* [Problem details] Rewrite everything from the line containing "The width and" down to the line containing "at that location.", swapping "screenshot" for "image" and changing nothing else. Leave the pictures out.

* [Data to process]
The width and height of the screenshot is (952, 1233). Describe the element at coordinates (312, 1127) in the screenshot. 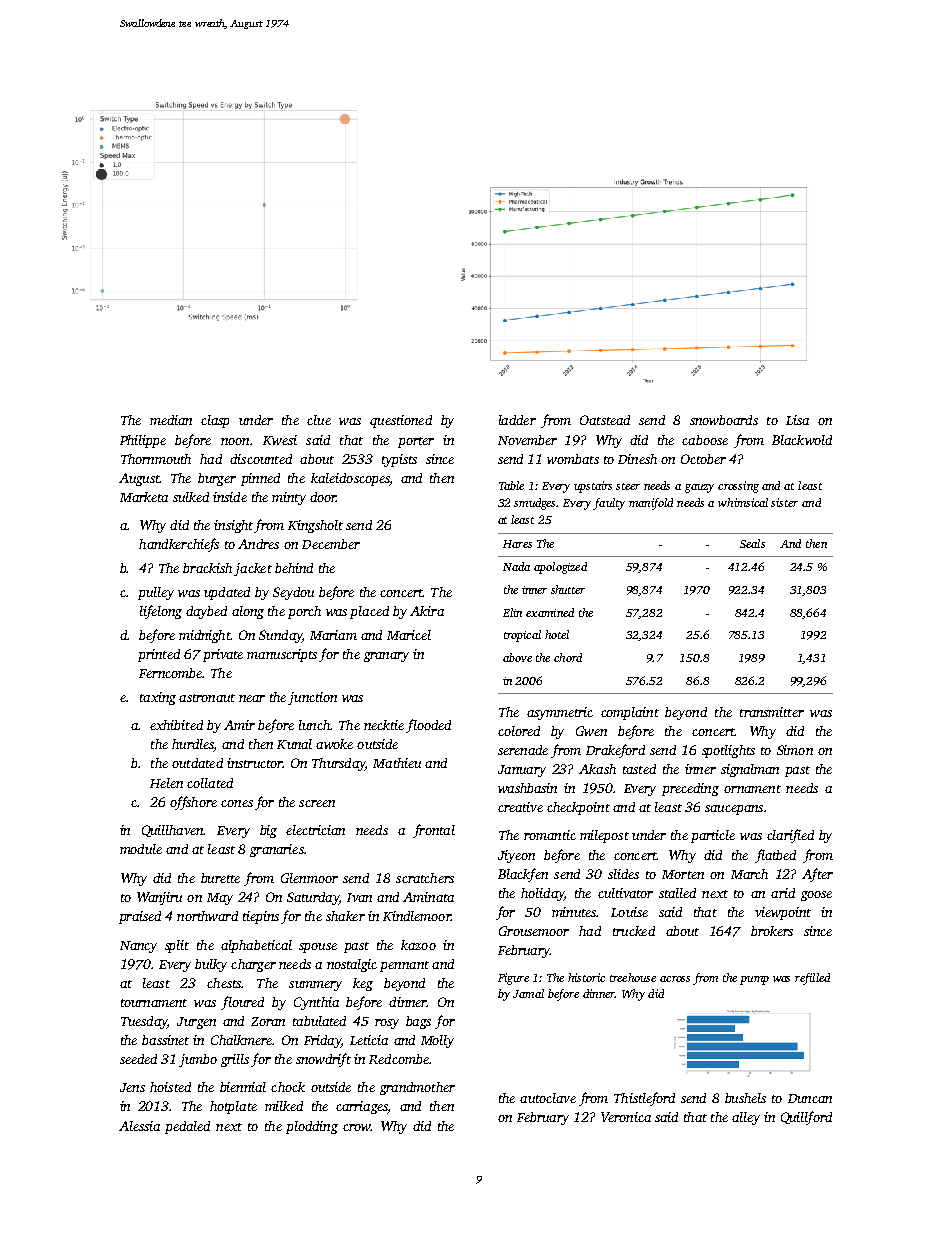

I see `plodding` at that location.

...

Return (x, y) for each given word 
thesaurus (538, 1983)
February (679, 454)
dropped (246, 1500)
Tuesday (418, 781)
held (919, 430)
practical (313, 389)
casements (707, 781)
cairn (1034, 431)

* [Solution]
The width and height of the image is (952, 1233). Describe the element at coordinates (312, 1127) in the image. 

I see `plodding` at that location.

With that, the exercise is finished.